**DESCRIPTION OF THE TASK:** Your answer must be an exact transcription of every entry.

(Scene edit records)
######
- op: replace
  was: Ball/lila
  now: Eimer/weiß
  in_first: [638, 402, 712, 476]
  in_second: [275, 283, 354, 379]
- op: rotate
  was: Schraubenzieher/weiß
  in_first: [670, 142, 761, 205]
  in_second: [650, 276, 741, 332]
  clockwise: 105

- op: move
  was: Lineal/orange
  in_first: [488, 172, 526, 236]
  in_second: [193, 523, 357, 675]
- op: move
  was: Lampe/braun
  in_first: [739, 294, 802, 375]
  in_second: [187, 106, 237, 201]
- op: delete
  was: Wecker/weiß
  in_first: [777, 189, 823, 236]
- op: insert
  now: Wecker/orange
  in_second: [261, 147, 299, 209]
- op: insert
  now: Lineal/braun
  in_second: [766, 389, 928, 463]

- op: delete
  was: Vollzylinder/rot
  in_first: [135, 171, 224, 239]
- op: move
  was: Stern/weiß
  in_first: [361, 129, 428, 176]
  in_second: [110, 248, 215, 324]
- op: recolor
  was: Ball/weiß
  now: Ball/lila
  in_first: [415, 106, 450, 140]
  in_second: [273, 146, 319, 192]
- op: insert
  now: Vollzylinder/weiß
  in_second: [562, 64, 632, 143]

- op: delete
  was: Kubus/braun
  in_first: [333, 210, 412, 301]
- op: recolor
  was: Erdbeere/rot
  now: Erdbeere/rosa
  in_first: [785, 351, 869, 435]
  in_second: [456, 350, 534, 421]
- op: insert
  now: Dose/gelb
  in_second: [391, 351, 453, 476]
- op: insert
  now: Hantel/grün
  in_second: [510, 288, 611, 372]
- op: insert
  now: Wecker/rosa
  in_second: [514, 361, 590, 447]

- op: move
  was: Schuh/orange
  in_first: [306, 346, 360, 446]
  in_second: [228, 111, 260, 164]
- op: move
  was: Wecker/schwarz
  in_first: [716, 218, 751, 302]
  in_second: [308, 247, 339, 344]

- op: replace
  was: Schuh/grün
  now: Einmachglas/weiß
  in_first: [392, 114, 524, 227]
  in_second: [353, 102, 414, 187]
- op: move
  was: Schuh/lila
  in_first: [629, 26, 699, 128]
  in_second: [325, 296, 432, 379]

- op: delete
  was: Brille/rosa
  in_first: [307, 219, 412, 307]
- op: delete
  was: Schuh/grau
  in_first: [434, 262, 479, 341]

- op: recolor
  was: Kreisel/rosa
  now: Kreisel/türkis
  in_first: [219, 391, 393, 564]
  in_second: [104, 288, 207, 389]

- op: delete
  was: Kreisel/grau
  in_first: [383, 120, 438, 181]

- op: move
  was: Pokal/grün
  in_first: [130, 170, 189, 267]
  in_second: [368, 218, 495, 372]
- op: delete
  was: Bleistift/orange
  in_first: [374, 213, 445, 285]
######
**EXERCISE ANSWER:**
- op: replace
  was: Ball/lila
  now: Eimer/weiß
  in_first: [638, 402, 712, 476]
  in_second: [275, 283, 354, 379]
- op: rotate
  was: Schraubenzieher/weiß
  in_first: [670, 142, 761, 205]
  in_second: [650, 276, 741, 332]
  clockwise: 105

- op: move
  was: Lineal/orange
  in_first: [488, 172, 526, 236]
  in_second: [193, 523, 357, 675]
- op: move
  was: Lampe/braun
  in_first: [739, 294, 802, 375]
  in_second: [187, 106, 237, 201]
- op: delete
  was: Wecker/weiß
  in_first: [777, 189, 823, 236]
- op: insert
  now: Wecker/orange
  in_second: [261, 147, 299, 209]
- op: insert
  now: Lineal/braun
  in_second: [766, 389, 928, 463]

- op: delete
  was: Vollzylinder/rot
  in_first: [135, 171, 224, 239]
- op: move
  was: Stern/weiß
  in_first: [361, 129, 428, 176]
  in_second: [110, 248, 215, 324]
- op: recolor
  was: Ball/weiß
  now: Ball/lila
  in_first: [415, 106, 450, 140]
  in_second: [273, 146, 319, 192]
- op: insert
  now: Vollzylinder/weiß
  in_second: [562, 64, 632, 143]

- op: delete
  was: Kubus/braun
  in_first: [333, 210, 412, 301]
- op: recolor
  was: Erdbeere/rot
  now: Erdbeere/rosa
  in_first: [785, 351, 869, 435]
  in_second: [456, 350, 534, 421]
- op: insert
  now: Dose/gelb
  in_second: [391, 351, 453, 476]
- op: insert
  now: Hantel/grün
  in_second: [510, 288, 611, 372]
- op: insert
  now: Wecker/rosa
  in_second: [514, 361, 590, 447]

- op: move
  was: Schuh/orange
  in_first: [306, 346, 360, 446]
  in_second: [228, 111, 260, 164]
- op: move
  was: Wecker/schwarz
  in_first: [716, 218, 751, 302]
  in_second: [308, 247, 339, 344]

- op: replace
  was: Schuh/grün
  now: Einmachglas/weiß
  in_first: [392, 114, 524, 227]
  in_second: [353, 102, 414, 187]
- op: move
  was: Schuh/lila
  in_first: [629, 26, 699, 128]
  in_second: [325, 296, 432, 379]

- op: delete
  was: Brille/rosa
  in_first: [307, 219, 412, 307]
- op: delete
  was: Schuh/grau
  in_first: [434, 262, 479, 341]

- op: recolor
  was: Kreisel/rosa
  now: Kreisel/türkis
  in_first: [219, 391, 393, 564]
  in_second: [104, 288, 207, 389]

- op: delete
  was: Kreisel/grau
  in_first: [383, 120, 438, 181]

- op: move
  was: Pokal/grün
  in_first: [130, 170, 189, 267]
  in_second: [368, 218, 495, 372]
- op: delete
  was: Bleistift/orange
  in_first: [374, 213, 445, 285]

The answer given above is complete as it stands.